WORK ORDER:
Copy every line from the data below in which the string "yellow" can be found.

EXERCISE INPUTS:
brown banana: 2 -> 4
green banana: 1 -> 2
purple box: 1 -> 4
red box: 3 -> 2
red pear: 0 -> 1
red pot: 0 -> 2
* * *
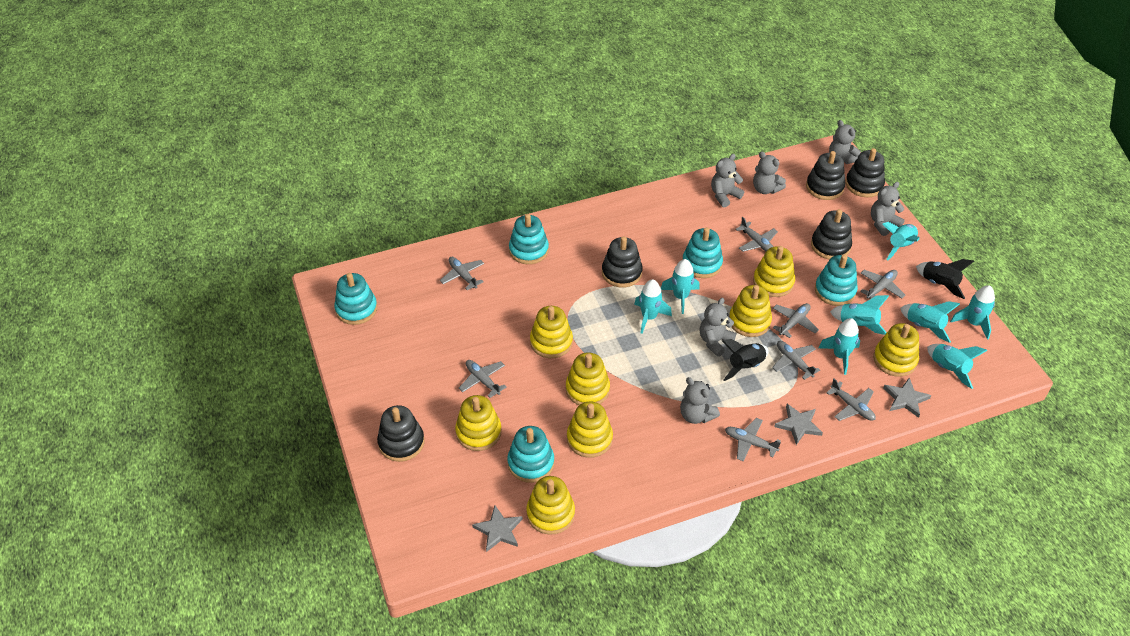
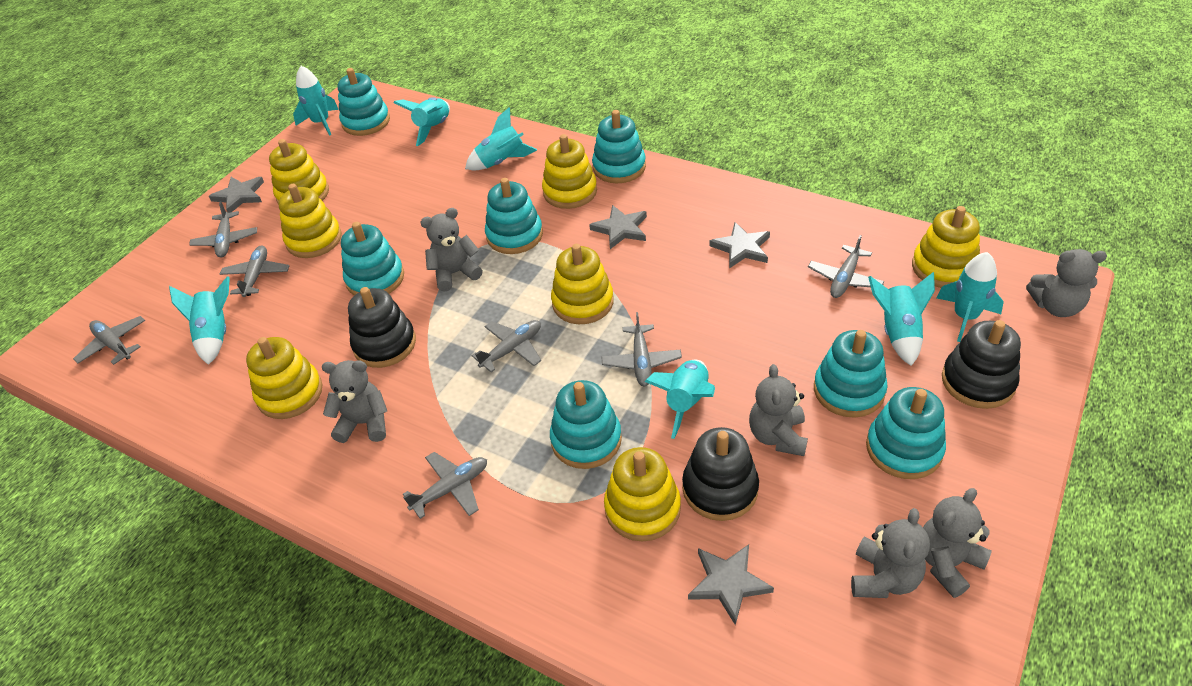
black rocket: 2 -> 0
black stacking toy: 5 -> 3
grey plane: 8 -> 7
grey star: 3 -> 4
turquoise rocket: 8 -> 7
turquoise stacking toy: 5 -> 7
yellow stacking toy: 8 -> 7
* * *
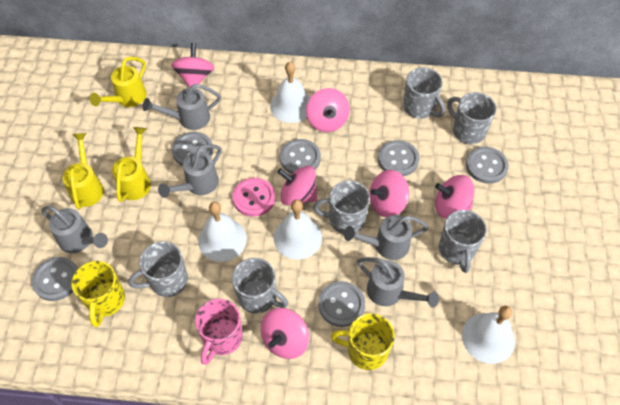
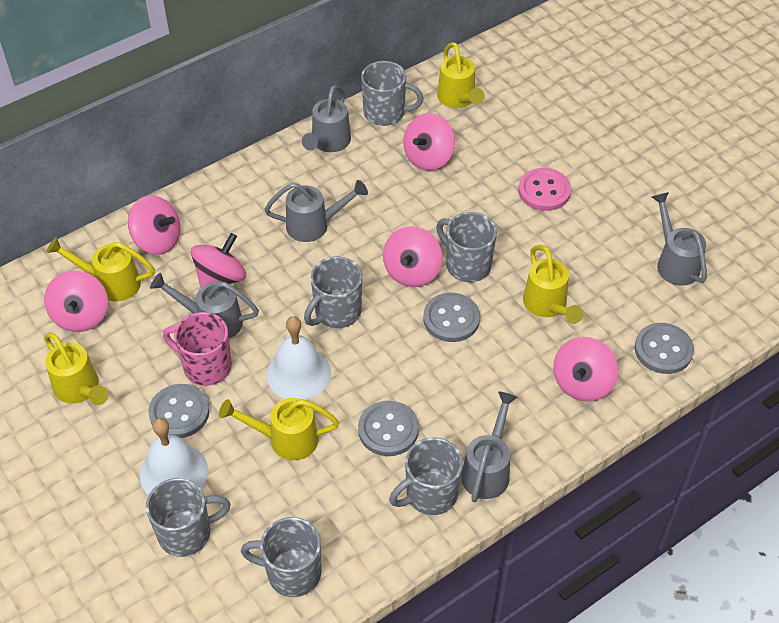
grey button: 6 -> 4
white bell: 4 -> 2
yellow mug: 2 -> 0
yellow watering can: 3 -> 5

WORKED SOLUTION:
yellow stacking toy: 8 -> 7
yellow mug: 2 -> 0
yellow watering can: 3 -> 5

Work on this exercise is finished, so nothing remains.